Your reply must contain exactly the lines running from the one with "(303, 131) = (357, 695): none" to the last line of the entries below, both included, and no other lines.

(Data records)

--------

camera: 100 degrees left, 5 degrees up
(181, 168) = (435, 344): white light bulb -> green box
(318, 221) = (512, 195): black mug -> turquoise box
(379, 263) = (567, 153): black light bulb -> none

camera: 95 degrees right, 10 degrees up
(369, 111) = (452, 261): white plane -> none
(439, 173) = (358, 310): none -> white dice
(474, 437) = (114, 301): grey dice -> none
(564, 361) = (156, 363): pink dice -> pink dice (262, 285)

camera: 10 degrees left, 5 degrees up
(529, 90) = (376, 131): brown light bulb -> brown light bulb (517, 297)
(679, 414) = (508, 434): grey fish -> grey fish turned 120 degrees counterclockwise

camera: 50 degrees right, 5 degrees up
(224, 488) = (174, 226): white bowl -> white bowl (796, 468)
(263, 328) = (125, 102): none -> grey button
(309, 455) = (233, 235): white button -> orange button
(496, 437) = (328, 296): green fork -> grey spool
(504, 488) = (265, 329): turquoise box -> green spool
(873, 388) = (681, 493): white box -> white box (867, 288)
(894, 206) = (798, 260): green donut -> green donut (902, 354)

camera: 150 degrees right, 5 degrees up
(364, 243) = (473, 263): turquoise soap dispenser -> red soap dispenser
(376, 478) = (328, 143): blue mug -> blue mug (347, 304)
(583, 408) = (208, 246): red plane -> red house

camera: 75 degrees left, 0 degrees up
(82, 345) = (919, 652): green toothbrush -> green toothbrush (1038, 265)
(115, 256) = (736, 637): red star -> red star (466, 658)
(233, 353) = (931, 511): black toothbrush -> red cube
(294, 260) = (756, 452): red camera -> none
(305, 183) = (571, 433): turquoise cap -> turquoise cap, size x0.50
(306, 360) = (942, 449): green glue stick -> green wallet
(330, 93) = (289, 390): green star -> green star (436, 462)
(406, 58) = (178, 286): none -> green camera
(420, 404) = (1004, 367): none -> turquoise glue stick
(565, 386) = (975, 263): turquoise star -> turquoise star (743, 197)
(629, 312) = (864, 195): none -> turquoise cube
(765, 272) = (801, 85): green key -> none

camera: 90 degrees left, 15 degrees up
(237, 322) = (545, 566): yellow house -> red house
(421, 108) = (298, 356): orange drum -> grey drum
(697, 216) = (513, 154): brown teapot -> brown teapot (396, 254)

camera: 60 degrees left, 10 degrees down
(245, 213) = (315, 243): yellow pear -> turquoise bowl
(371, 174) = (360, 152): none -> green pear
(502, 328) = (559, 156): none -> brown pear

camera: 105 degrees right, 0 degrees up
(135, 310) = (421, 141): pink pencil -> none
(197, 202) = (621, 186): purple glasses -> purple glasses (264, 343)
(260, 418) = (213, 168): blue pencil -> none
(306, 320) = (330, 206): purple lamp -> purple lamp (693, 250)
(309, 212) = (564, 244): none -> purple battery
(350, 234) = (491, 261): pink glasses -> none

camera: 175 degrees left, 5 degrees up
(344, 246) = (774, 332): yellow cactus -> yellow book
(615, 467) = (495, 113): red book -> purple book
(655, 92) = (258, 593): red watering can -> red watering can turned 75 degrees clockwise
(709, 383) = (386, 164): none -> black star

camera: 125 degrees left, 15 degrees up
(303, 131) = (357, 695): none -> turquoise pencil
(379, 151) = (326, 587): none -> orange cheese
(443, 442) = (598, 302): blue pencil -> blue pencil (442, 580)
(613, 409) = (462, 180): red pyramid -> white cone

--------

• _RESPONSE BOX_
(303, 131) = (357, 695): none -> turquoise pencil
(379, 151) = (326, 587): none -> orange cheese
(443, 442) = (598, 302): blue pencil -> blue pencil (442, 580)
(613, 409) = (462, 180): red pyramid -> white cone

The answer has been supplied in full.